[EXERCISE MATERIAL]
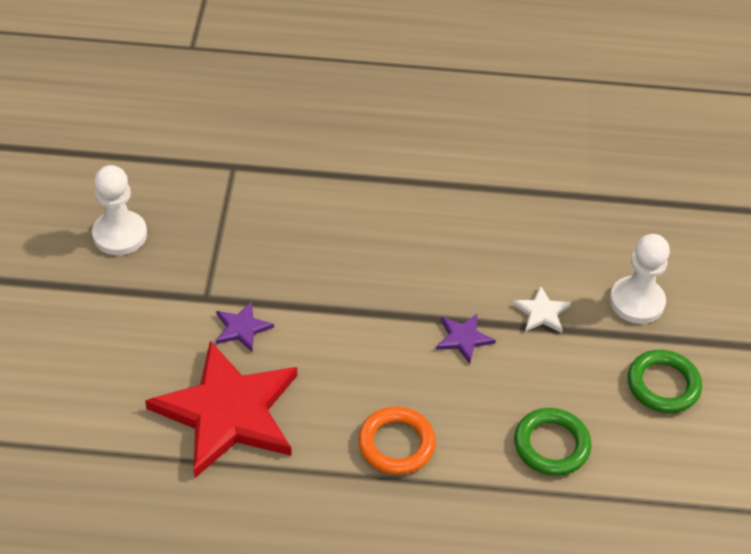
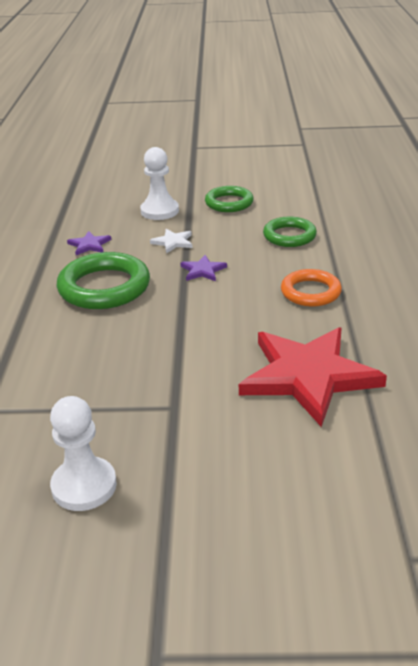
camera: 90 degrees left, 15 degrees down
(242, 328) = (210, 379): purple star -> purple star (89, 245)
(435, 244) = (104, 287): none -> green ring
[/EXERCISE MATERIAL]
[EXERCISE MATERIAL]
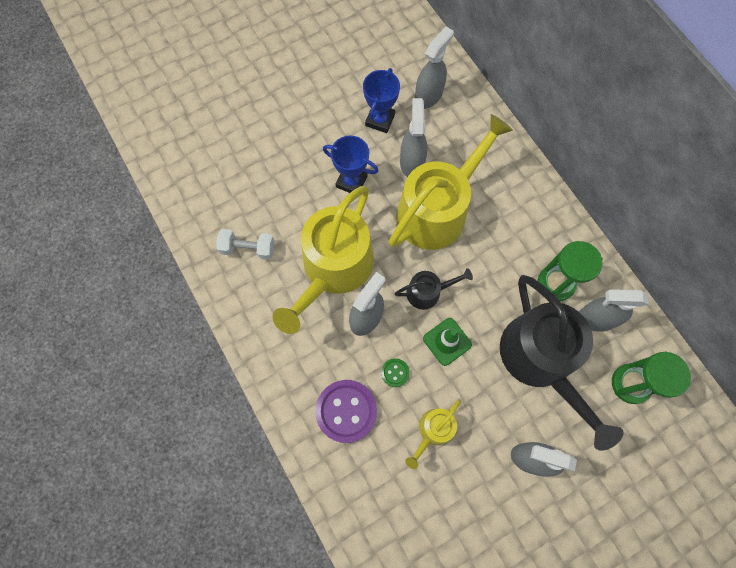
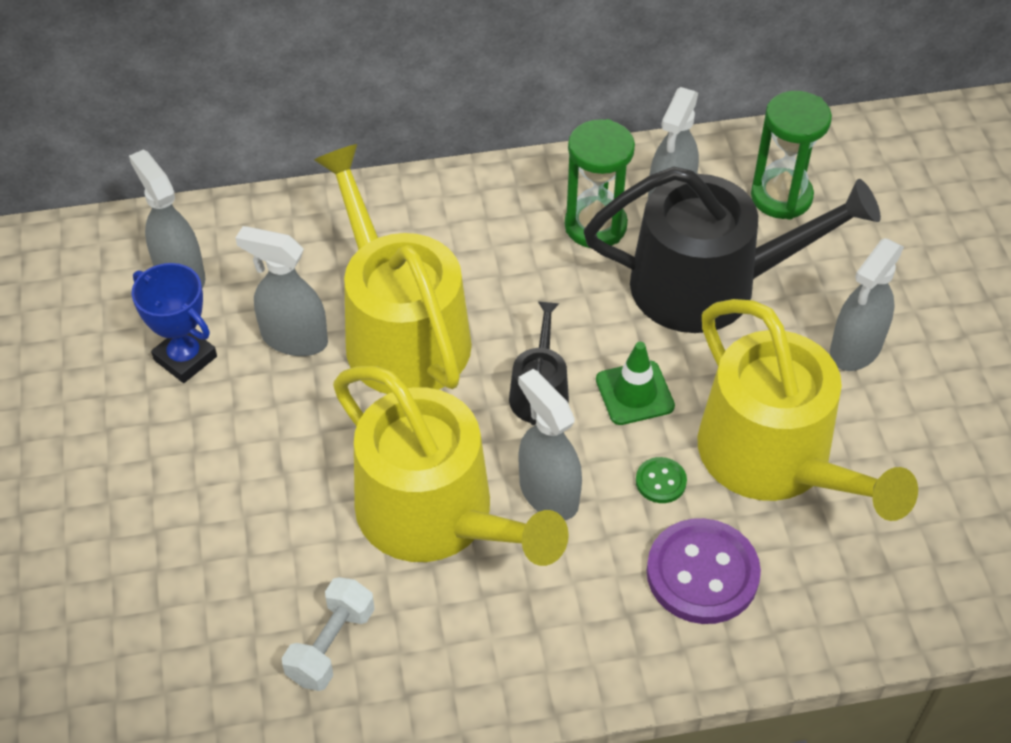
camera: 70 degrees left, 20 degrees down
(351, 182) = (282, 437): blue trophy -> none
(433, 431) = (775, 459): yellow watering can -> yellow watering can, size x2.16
[/EXERCISE MATERIAL]
**ACTION ITEM**: Reproduce exactly the lines above from the line with "(351, 182) = (282, 437): blue trophy -> none" to the line with "(433, 431) = (775, 459): yellow", including both, and add nothing.

**ANSWER SPACE**:
(351, 182) = (282, 437): blue trophy -> none
(433, 431) = (775, 459): yellow watering can -> yellow watering can, size x2.16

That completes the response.